-- Given material follows --

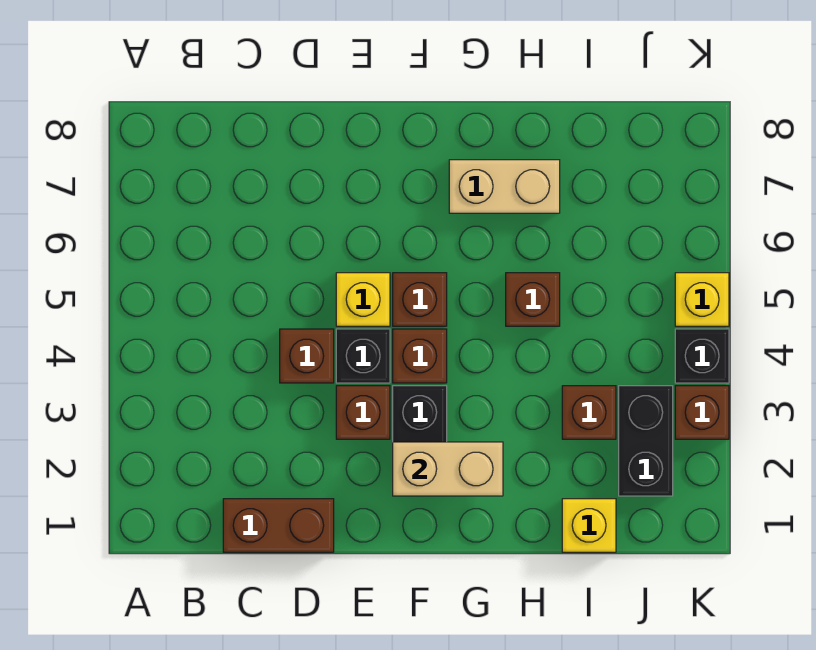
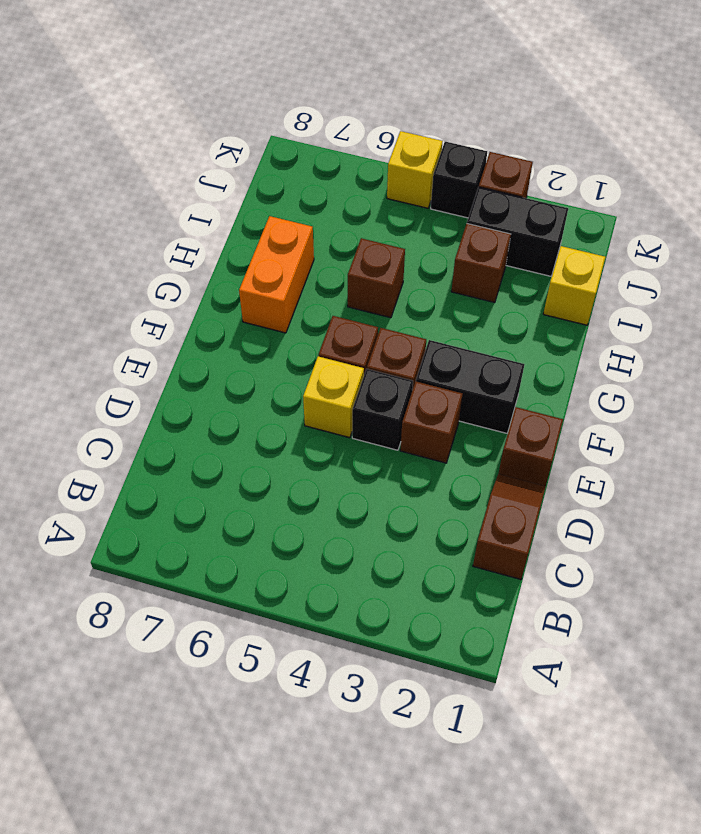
brown brick C1:D1 level 1 -> brown slope C1:D1 level 1 top C
brown brick D4 level 1 -> brown brick E1 level 1
tan brick F2:G2 level 2 -> none
tan brick G7:H7 level 1 -> orange brick G7:H7 level 1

-- Given material concluded --

All the material above must be copied exactly, and no picture belongs in the copy.

brown brick C1:D1 level 1 -> brown slope C1:D1 level 1 top C
brown brick D4 level 1 -> brown brick E1 level 1
tan brick F2:G2 level 2 -> none
tan brick G7:H7 level 1 -> orange brick G7:H7 level 1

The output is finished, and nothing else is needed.